◆ **EXERCISE BRIEF**
Print every entry below again exactly as written, skipping the pictures.

◆ **Saved entries**
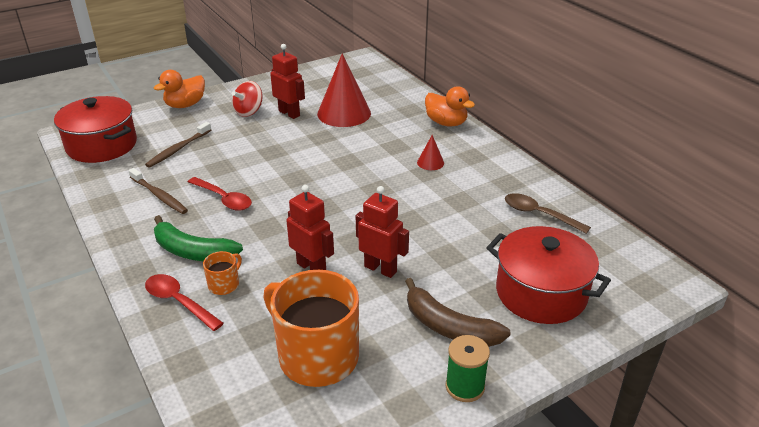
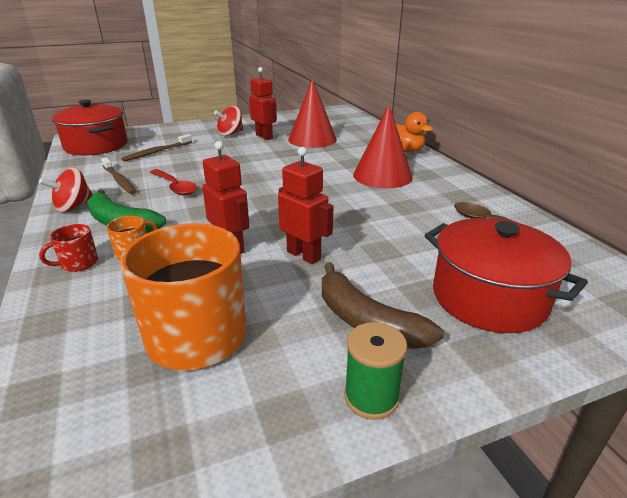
camera: 10 degrees right, 5 degrees down
(132, 236) = (73, 207): none -> red spinning top
(178, 302) = (78, 263): red spoon -> red mug
(185, 105) = (180, 127): orange duck -> none
(430, 162) = (382, 176): red cone -> red cone, size x2.20

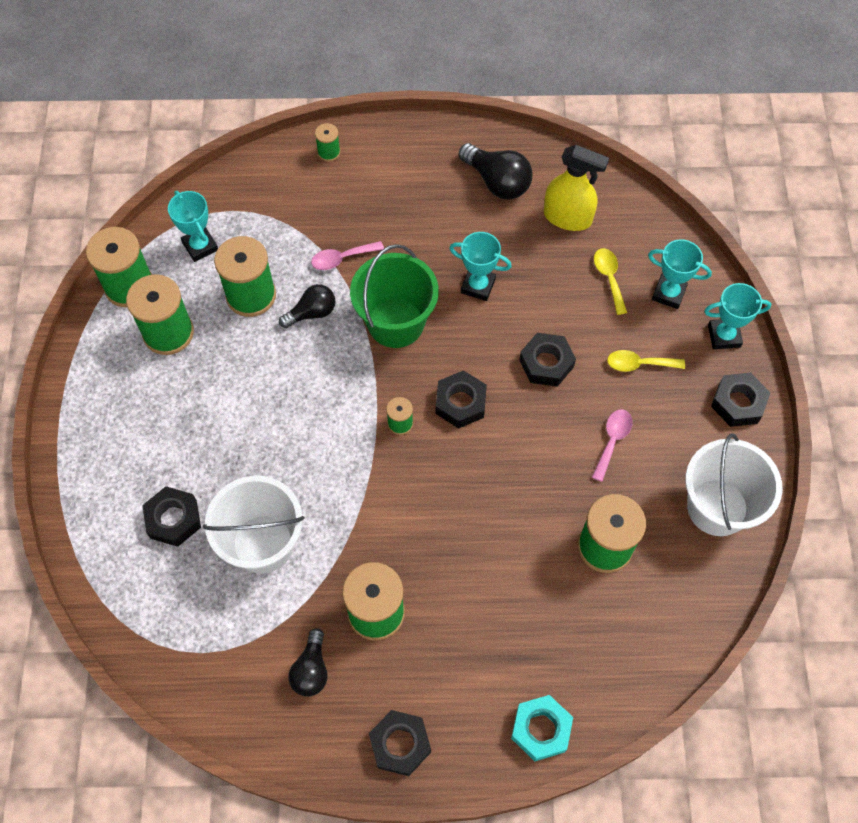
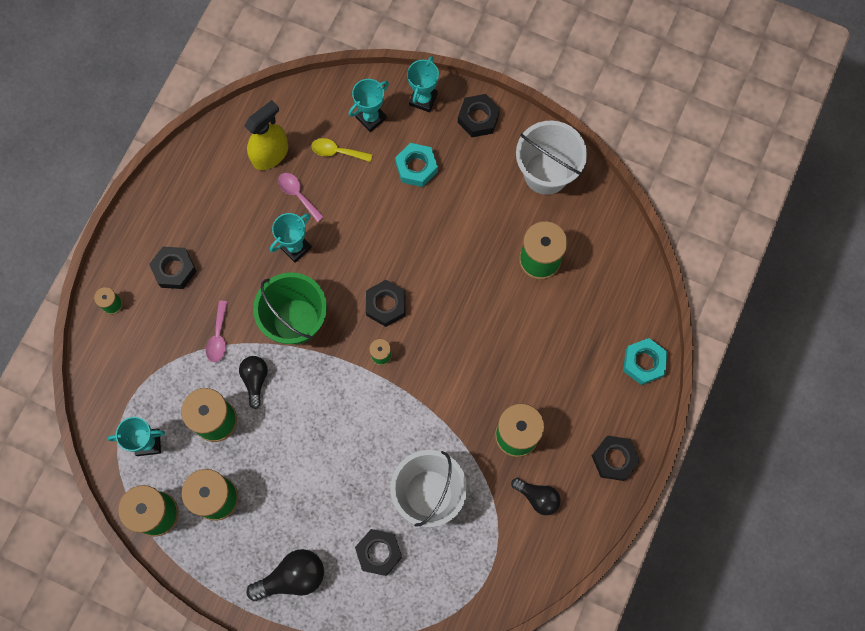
camera: 65 degrees left, 10 degrees up
(497, 182) = (211, 189): black light bulb -> black light bulb (292, 577)
(546, 363) = (384, 230): black nut -> black nut (174, 270)
(612, 441) = (466, 215): pink spoon -> pink spoon (298, 194)
(639, 364) = (416, 167): yellow spoon -> turquoise nut

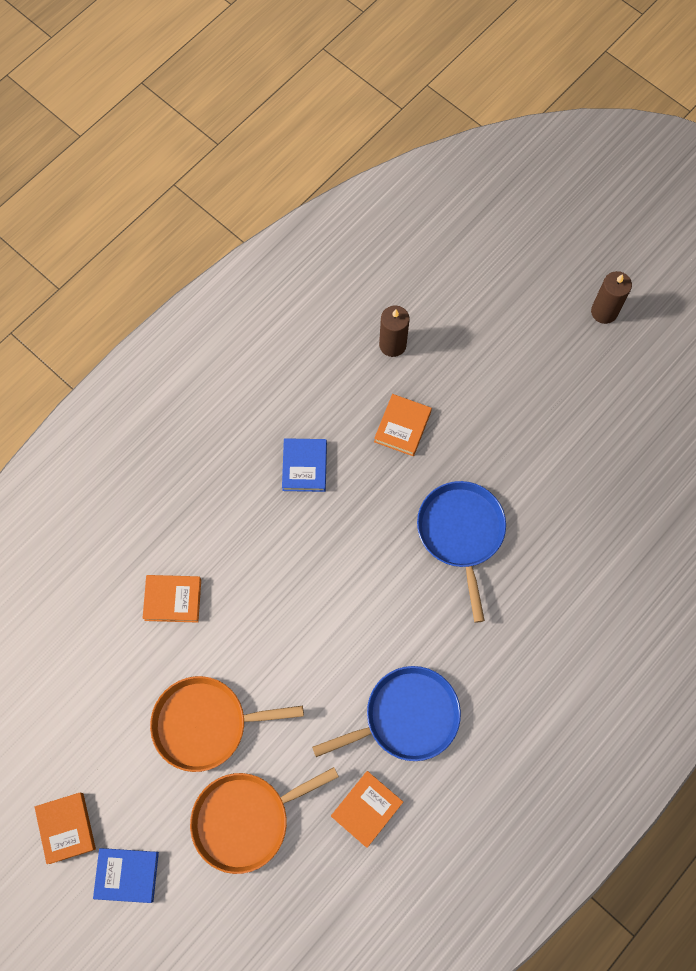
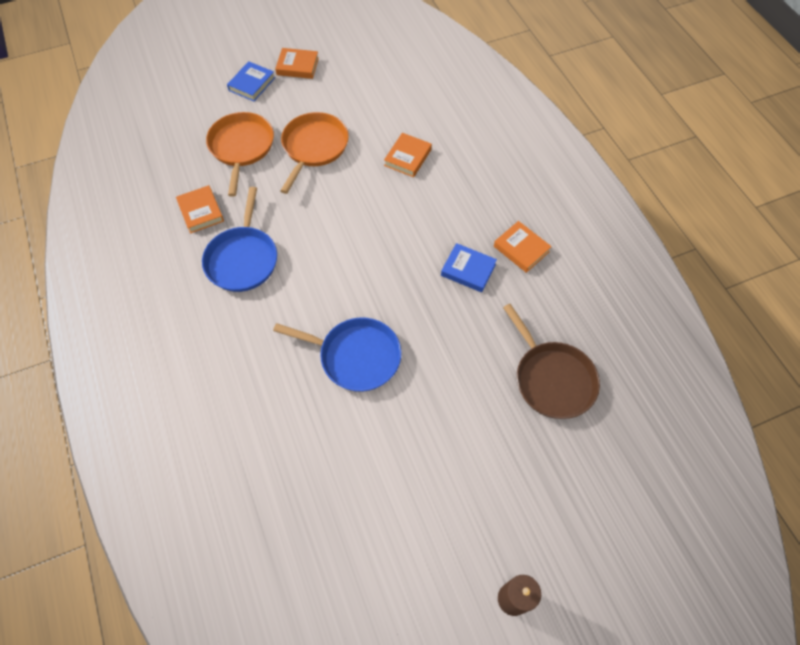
camera: 115 degrees right, 10 degrees down
(392, 345) = (552, 379): brown candle -> brown pan
(402, 427) = (470, 353): orange book -> orange book (521, 249)

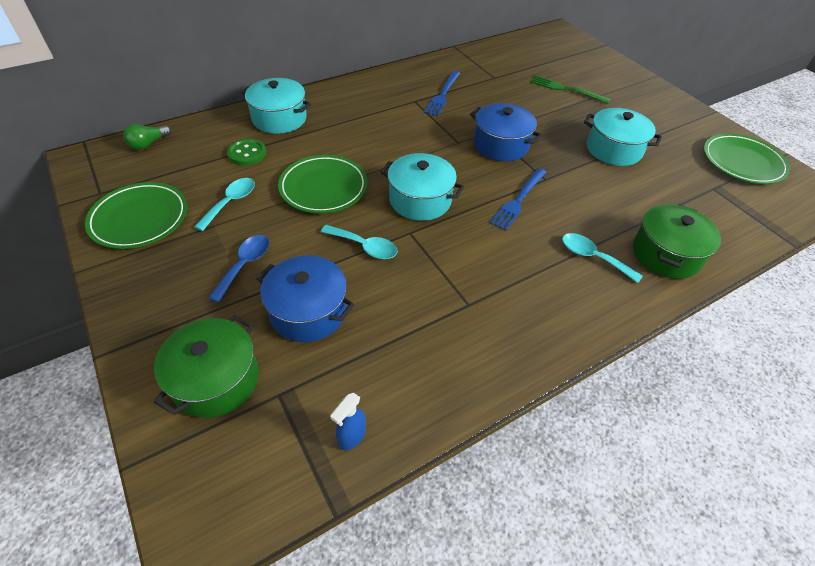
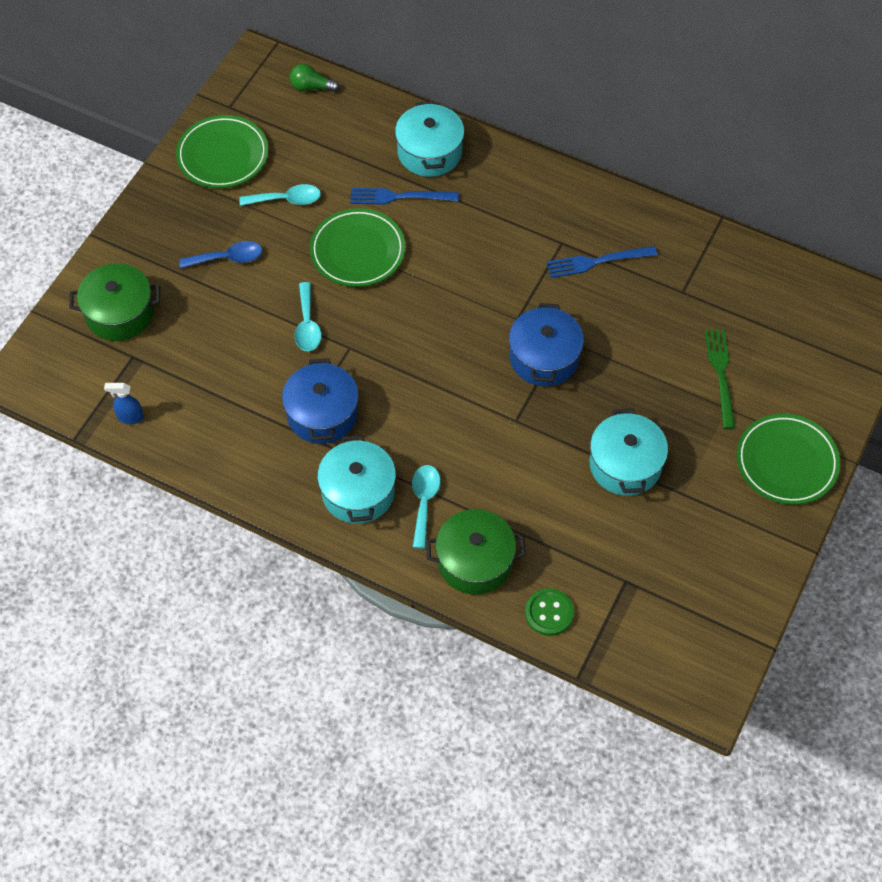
camera: 60 degrees right, 10 degrees up
(247, 153) = (357, 165): green button -> green button (549, 613)
(308, 311) = (213, 328): blue pot -> blue pot (322, 414)
(420, 200) = (399, 333): turquoise pot -> turquoise pot (358, 492)
(518, 201) = (460, 411): blue fork -> blue fork (398, 197)
(742, 162) = (708, 601): green plate -> green plate (786, 462)

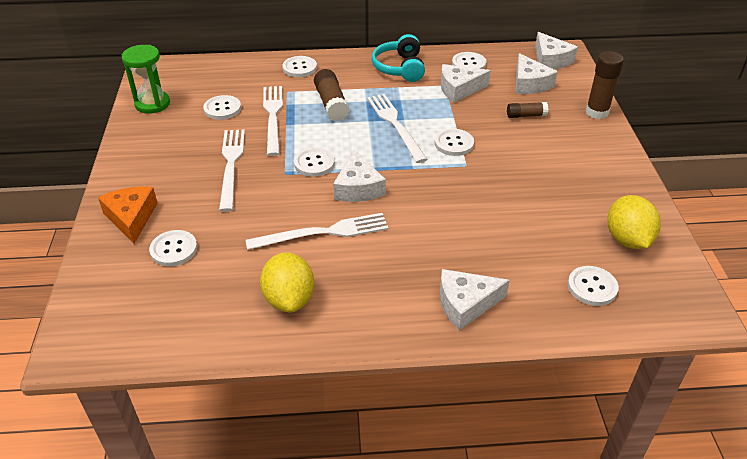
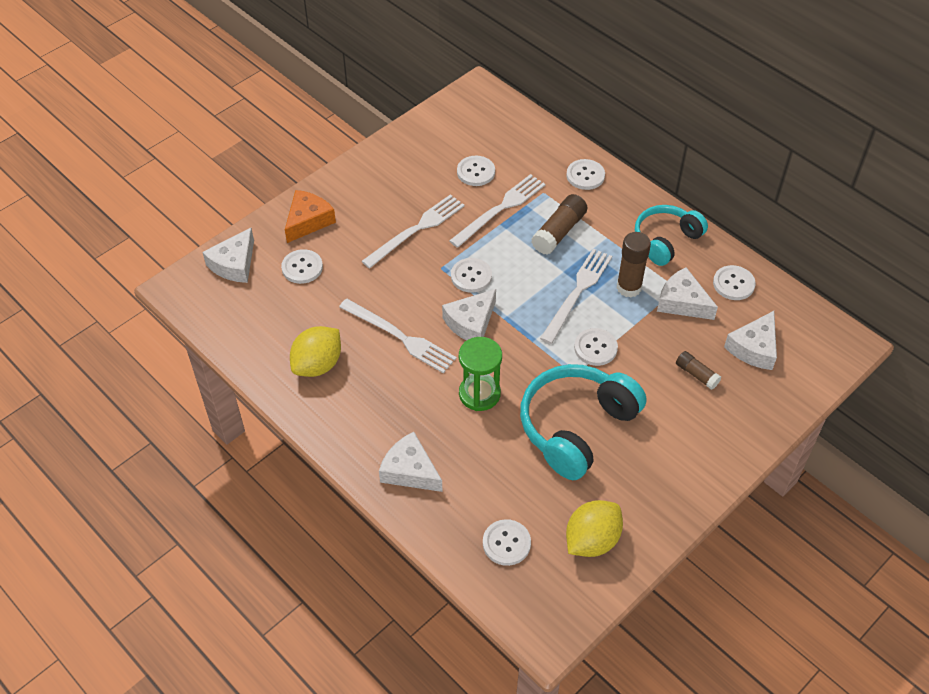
camera: 50 degrees right, 10 degrees up
(152, 104) = (435, 128): green hourglass -> green hourglass (479, 394)
(515, 190) = (576, 427): none -> turquoise headphones
(550, 60) = (818, 341): white cheese -> white cheese (234, 264)
(597, 112) = (765, 426): brown glue stick -> brown glue stick (629, 287)

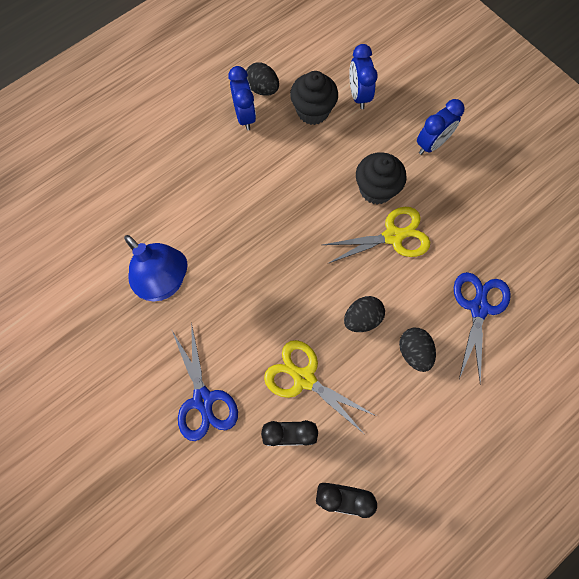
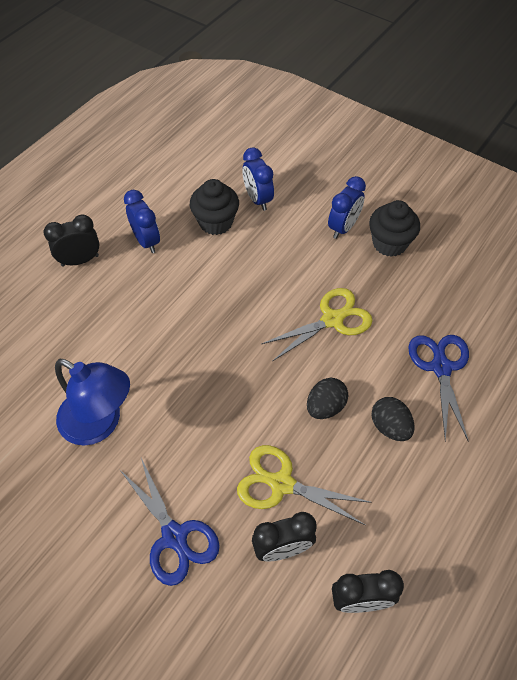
camera: 15 degrees left, 15 degrees down
(181, 122) = (80, 260): none -> black clock
(262, 89) = (158, 213): black egg -> none
(376, 189) = (301, 280): black cupcake -> black cupcake (389, 243)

◆ **TASK RESPONSE**
camera: 10 degrees right, 5 degrees down
(132, 236) = (73, 207): none -> red spinning top
(178, 302) = (78, 263): red spoon -> red mug
(185, 105) = (180, 127): orange duck -> none
(430, 162) = (382, 176): red cone -> red cone, size x2.20

camera: 65 degrees left, 10 degrees up
(497, 182) = (211, 189): black light bulb -> black light bulb (292, 577)
(546, 363) = (384, 230): black nut -> black nut (174, 270)
(612, 441) = (466, 215): pink spoon -> pink spoon (298, 194)
(639, 364) = (416, 167): yellow spoon -> turquoise nut

camera: 115 degrees right, 10 degrees down
(392, 345) = (552, 379): brown candle -> brown pan
(402, 427) = (470, 353): orange book -> orange book (521, 249)

camera: 60 degrees right, 10 degrees up
(247, 153) = (357, 165): green button -> green button (549, 613)
(308, 311) = (213, 328): blue pot -> blue pot (322, 414)
(420, 200) = (399, 333): turquoise pot -> turquoise pot (358, 492)
(518, 201) = (460, 411): blue fork -> blue fork (398, 197)
(742, 162) = (708, 601): green plate -> green plate (786, 462)

camera: 50 degrees right, 10 degrees up
(152, 104) = (435, 128): green hourglass -> green hourglass (479, 394)
(515, 190) = (576, 427): none -> turquoise headphones
(550, 60) = (818, 341): white cheese -> white cheese (234, 264)
(597, 112) = (765, 426): brown glue stick -> brown glue stick (629, 287)

camera: 15 degrees left, 15 degrees down
(181, 122) = (80, 260): none -> black clock
(262, 89) = (158, 213): black egg -> none
(376, 189) = (301, 280): black cupcake -> black cupcake (389, 243)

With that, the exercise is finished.